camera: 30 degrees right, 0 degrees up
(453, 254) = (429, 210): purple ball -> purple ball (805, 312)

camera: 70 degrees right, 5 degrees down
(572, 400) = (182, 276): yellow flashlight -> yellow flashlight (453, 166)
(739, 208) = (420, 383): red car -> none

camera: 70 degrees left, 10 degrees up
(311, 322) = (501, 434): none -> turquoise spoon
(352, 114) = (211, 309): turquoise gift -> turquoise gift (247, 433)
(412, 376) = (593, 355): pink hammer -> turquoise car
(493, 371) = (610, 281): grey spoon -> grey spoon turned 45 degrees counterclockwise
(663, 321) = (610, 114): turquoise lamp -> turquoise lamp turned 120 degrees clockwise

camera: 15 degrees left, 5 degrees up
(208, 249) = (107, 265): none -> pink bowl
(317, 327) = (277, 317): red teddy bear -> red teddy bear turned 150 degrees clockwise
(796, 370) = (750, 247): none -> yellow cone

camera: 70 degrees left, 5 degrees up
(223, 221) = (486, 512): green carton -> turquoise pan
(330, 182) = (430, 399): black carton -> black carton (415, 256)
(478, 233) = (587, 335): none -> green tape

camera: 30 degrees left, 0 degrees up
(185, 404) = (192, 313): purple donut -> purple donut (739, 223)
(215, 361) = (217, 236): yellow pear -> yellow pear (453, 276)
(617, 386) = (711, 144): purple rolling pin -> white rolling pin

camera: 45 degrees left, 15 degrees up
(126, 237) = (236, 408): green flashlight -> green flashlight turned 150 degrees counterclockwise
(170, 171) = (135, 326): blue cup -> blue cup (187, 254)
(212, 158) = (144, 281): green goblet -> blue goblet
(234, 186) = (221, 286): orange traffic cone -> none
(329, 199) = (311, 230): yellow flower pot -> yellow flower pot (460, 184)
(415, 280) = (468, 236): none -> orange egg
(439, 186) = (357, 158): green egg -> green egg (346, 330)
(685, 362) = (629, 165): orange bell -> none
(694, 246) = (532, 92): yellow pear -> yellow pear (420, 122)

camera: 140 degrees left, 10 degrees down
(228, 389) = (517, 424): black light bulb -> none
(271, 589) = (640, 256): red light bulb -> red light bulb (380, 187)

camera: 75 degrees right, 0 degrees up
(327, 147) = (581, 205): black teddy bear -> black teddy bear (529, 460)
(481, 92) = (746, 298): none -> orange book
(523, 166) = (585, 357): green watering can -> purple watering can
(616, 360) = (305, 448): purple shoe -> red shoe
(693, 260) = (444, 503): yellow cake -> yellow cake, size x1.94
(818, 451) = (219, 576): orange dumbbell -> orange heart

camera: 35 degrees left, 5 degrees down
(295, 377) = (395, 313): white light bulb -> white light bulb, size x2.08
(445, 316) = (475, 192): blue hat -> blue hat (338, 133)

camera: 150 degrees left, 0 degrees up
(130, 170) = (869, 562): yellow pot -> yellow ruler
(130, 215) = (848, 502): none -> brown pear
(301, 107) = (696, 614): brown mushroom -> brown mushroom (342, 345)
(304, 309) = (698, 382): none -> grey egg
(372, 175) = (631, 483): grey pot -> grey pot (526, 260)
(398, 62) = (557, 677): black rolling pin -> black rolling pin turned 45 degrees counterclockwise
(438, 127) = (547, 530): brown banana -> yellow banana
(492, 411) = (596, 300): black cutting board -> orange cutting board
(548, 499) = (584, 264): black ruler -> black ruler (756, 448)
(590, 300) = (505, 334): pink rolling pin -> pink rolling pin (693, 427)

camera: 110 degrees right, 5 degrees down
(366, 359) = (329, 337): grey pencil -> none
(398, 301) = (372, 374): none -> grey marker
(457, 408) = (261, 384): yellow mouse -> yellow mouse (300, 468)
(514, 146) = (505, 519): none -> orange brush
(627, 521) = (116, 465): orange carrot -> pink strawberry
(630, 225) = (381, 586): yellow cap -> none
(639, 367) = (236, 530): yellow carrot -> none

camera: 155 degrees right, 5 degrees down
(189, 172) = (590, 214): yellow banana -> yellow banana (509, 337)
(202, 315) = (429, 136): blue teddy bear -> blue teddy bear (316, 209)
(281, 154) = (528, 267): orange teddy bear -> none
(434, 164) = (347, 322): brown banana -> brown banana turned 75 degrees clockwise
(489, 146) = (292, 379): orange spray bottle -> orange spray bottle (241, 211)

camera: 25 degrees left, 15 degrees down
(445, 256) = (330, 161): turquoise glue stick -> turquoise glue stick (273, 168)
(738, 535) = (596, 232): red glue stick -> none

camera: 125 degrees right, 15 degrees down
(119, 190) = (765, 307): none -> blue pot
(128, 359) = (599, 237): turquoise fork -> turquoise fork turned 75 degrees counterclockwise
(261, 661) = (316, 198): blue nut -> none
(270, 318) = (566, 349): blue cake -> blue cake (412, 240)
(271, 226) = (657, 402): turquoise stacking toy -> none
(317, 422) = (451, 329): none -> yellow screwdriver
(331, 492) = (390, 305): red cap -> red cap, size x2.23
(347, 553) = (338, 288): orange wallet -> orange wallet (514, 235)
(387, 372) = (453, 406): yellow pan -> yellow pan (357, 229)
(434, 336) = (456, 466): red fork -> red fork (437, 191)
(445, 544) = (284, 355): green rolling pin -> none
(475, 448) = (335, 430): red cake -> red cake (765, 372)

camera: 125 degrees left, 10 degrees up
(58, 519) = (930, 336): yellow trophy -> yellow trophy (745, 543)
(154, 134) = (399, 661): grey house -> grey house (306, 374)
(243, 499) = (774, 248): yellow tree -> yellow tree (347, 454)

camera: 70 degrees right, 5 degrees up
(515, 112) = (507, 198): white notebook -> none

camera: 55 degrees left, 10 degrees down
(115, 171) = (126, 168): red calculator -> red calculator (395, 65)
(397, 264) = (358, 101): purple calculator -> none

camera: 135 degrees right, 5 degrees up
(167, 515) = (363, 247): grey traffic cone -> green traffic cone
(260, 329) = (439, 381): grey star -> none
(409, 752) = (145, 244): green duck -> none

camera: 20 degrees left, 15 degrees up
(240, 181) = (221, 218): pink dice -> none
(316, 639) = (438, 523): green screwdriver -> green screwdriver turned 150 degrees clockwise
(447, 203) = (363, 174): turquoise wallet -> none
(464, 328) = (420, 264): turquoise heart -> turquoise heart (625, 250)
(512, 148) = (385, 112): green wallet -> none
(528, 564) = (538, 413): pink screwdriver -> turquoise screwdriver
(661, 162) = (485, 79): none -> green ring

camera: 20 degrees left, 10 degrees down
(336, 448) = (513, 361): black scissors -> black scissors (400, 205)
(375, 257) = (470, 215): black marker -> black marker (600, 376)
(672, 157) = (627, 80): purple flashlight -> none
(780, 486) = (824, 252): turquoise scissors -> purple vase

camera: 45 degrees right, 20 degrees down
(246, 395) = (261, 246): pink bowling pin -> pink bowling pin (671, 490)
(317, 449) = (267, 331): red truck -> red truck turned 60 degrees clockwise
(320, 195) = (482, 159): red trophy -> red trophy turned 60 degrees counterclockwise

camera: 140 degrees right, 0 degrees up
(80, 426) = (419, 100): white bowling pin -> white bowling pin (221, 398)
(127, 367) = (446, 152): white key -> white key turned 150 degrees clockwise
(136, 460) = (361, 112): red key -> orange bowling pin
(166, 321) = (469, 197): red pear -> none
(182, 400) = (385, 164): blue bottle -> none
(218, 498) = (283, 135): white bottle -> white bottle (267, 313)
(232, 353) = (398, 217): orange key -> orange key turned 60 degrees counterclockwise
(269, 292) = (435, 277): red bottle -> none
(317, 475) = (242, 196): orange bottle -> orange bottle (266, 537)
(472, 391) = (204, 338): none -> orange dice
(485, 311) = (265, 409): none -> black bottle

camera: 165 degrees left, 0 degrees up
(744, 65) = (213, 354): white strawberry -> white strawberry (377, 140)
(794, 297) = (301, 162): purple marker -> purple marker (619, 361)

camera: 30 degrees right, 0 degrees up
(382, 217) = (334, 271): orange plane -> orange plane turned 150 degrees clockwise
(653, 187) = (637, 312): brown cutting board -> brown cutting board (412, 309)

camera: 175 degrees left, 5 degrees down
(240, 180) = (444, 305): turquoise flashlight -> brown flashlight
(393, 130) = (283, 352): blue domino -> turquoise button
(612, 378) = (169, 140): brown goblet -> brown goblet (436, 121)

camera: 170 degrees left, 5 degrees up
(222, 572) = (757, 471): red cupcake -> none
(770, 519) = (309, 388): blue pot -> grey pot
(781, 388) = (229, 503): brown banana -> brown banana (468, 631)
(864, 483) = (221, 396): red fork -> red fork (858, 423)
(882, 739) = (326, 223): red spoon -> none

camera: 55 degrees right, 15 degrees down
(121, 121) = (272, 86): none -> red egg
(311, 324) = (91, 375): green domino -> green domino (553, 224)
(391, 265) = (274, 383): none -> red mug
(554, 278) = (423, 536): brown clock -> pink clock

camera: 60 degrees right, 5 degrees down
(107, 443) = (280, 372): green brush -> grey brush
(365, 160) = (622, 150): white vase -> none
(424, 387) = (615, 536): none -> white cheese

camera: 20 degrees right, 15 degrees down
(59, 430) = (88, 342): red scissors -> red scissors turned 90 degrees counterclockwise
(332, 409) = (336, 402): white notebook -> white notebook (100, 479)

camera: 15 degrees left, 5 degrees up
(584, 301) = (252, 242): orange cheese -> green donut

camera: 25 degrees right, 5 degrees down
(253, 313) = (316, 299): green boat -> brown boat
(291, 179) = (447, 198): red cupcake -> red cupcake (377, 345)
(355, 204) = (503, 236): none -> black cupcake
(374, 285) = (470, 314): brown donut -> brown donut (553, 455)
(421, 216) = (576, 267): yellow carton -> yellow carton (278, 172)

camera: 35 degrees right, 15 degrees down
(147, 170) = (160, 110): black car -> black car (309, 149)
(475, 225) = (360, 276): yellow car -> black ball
※ ※ ※
| Exercise prompt |
Search the listing above for the string "heart". Copy every line that contains it.

| Output for this exercise |
(818, 451) = (219, 576): orange dumbbell -> orange heart
(464, 328) = (420, 264): turquoise heart -> turquoise heart (625, 250)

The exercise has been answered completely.